■ Work to complete
Write out every line below that contains "orange".

Object matching data
******************************

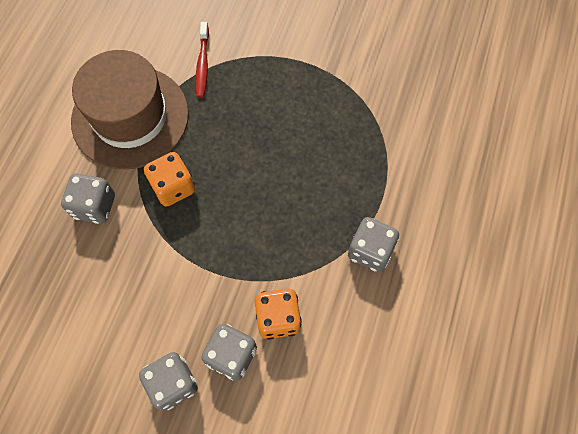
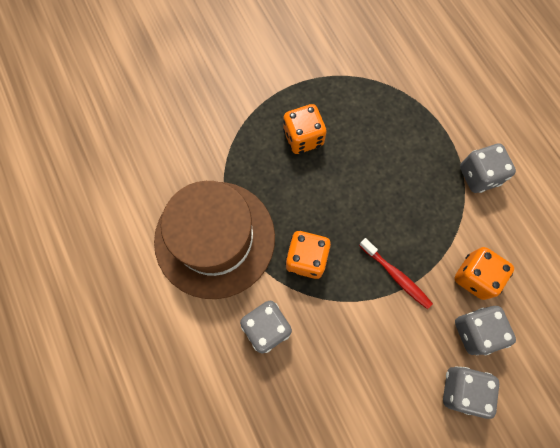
camera: 45 degrees left, 5 degrees up
(202, 64) = (223, 150): red toothbrush -> red toothbrush (396, 276)
(268, 105) = (303, 138): none -> orange dice

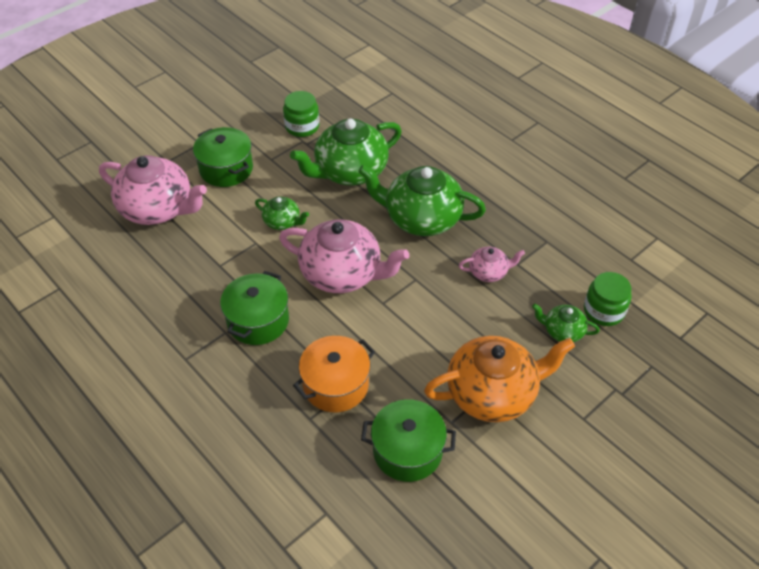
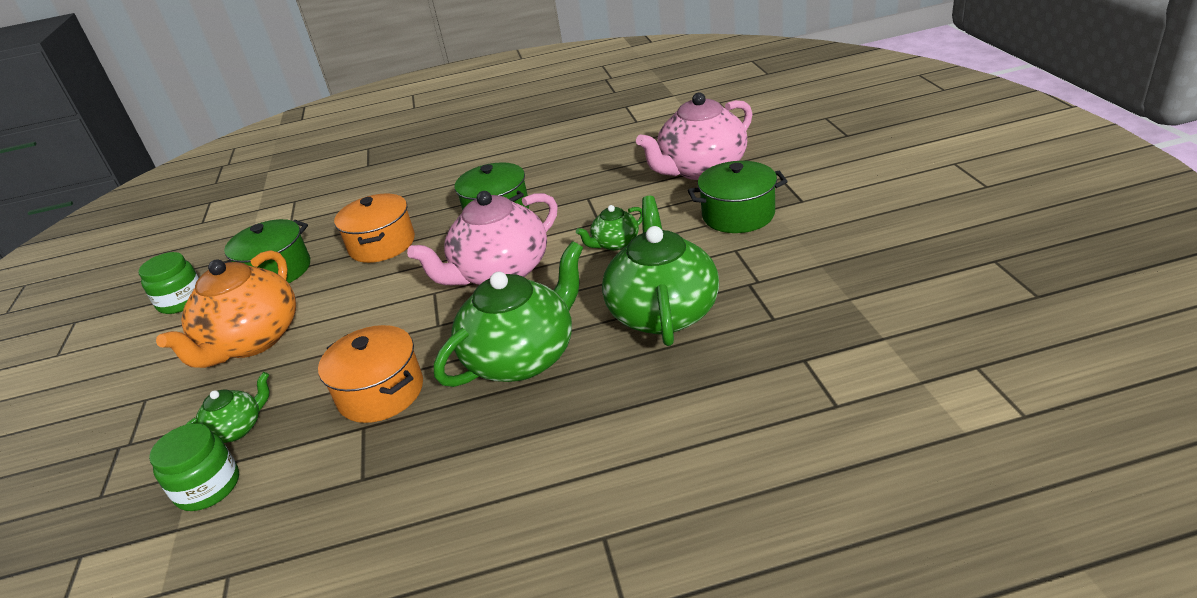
camera: 125 degrees right, 15 degrees down
(302, 126) = (791, 286): green jar -> green jar (181, 301)
(489, 272) = (381, 392): pink teapot -> orange pot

******************************

■ Response below
(268, 105) = (303, 138): none -> orange dice
(489, 272) = (381, 392): pink teapot -> orange pot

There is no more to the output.